### PROVIDED DATA

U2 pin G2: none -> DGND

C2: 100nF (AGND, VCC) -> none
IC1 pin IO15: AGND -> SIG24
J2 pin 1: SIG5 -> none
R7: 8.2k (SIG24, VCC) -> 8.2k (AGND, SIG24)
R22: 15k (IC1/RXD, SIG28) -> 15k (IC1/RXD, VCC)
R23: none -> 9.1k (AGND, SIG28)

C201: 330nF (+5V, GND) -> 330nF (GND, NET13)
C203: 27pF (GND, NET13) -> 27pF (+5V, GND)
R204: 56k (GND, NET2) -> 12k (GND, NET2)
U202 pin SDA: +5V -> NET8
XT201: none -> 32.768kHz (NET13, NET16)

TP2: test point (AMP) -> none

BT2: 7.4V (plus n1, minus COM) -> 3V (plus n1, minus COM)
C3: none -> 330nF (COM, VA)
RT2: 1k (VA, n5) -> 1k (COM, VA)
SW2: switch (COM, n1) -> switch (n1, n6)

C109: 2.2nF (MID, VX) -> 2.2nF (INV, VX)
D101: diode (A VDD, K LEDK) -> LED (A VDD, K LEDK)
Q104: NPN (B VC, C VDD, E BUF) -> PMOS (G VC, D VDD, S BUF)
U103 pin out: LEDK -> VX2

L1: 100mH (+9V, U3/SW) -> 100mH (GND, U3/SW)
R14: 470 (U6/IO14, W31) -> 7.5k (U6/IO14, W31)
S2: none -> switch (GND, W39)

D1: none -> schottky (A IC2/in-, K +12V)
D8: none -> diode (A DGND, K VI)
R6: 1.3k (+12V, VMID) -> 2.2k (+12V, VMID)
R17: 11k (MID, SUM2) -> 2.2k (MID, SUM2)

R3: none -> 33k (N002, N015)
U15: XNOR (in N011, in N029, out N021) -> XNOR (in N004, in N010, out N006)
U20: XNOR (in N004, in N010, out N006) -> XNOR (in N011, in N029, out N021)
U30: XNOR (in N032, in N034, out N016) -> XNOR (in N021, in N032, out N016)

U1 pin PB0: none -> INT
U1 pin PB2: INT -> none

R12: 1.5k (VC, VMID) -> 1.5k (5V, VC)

### WHAT IS EXPECTED
Copy out exactly the lines running from the line with "D101: diode (A" to the end of the records, inclusive.

### ANSWER BOX
D101: diode (A VDD, K LEDK) -> LED (A VDD, K LEDK)
Q104: NPN (B VC, C VDD, E BUF) -> PMOS (G VC, D VDD, S BUF)
U103 pin out: LEDK -> VX2

L1: 100mH (+9V, U3/SW) -> 100mH (GND, U3/SW)
R14: 470 (U6/IO14, W31) -> 7.5k (U6/IO14, W31)
S2: none -> switch (GND, W39)

D1: none -> schottky (A IC2/in-, K +12V)
D8: none -> diode (A DGND, K VI)
R6: 1.3k (+12V, VMID) -> 2.2k (+12V, VMID)
R17: 11k (MID, SUM2) -> 2.2k (MID, SUM2)

R3: none -> 33k (N002, N015)
U15: XNOR (in N011, in N029, out N021) -> XNOR (in N004, in N010, out N006)
U20: XNOR (in N004, in N010, out N006) -> XNOR (in N011, in N029, out N021)
U30: XNOR (in N032, in N034, out N016) -> XNOR (in N021, in N032, out N016)

U1 pin PB0: none -> INT
U1 pin PB2: INT -> none

R12: 1.5k (VC, VMID) -> 1.5k (5V, VC)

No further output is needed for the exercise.